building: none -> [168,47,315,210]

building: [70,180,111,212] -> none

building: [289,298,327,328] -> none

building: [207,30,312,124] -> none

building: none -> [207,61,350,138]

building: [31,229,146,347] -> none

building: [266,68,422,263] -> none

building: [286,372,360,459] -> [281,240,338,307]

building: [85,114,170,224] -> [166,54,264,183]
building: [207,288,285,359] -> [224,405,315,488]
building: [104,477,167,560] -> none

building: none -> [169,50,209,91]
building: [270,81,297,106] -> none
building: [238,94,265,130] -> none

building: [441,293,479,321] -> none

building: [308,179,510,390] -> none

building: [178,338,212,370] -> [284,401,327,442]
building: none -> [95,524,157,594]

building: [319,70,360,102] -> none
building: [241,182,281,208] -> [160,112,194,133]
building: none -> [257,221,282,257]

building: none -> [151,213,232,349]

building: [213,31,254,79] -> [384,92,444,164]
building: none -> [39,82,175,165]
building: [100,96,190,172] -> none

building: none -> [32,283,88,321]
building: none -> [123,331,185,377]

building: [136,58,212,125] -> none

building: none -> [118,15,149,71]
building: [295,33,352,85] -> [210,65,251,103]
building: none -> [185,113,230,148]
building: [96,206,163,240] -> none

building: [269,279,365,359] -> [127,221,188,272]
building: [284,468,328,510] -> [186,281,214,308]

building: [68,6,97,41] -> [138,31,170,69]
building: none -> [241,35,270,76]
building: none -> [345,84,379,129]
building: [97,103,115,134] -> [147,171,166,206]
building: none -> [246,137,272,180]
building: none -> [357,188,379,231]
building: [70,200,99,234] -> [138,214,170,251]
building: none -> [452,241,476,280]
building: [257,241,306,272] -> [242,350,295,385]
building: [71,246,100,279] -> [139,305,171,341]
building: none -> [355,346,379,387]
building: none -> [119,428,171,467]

EXERCISE: Taking care to miss no line, set down the whole listing above exactly.

EXERCISE OUTPUT:
building: none -> [168,47,315,210]

building: [70,180,111,212] -> none

building: [289,298,327,328] -> none

building: [207,30,312,124] -> none

building: none -> [207,61,350,138]

building: [31,229,146,347] -> none

building: [266,68,422,263] -> none

building: [286,372,360,459] -> [281,240,338,307]

building: [85,114,170,224] -> [166,54,264,183]
building: [207,288,285,359] -> [224,405,315,488]
building: [104,477,167,560] -> none

building: none -> [169,50,209,91]
building: [270,81,297,106] -> none
building: [238,94,265,130] -> none

building: [441,293,479,321] -> none

building: [308,179,510,390] -> none

building: [178,338,212,370] -> [284,401,327,442]
building: none -> [95,524,157,594]

building: [319,70,360,102] -> none
building: [241,182,281,208] -> [160,112,194,133]
building: none -> [257,221,282,257]

building: none -> [151,213,232,349]

building: [213,31,254,79] -> [384,92,444,164]
building: none -> [39,82,175,165]
building: [100,96,190,172] -> none

building: none -> [32,283,88,321]
building: none -> [123,331,185,377]

building: [136,58,212,125] -> none

building: none -> [118,15,149,71]
building: [295,33,352,85] -> [210,65,251,103]
building: none -> [185,113,230,148]
building: [96,206,163,240] -> none

building: [269,279,365,359] -> [127,221,188,272]
building: [284,468,328,510] -> [186,281,214,308]

building: [68,6,97,41] -> [138,31,170,69]
building: none -> [241,35,270,76]
building: none -> [345,84,379,129]
building: [97,103,115,134] -> [147,171,166,206]
building: none -> [246,137,272,180]
building: none -> [357,188,379,231]
building: [70,200,99,234] -> [138,214,170,251]
building: none -> [452,241,476,280]
building: [257,241,306,272] -> [242,350,295,385]
building: [71,246,100,279] -> [139,305,171,341]
building: none -> [355,346,379,387]
building: none -> [119,428,171,467]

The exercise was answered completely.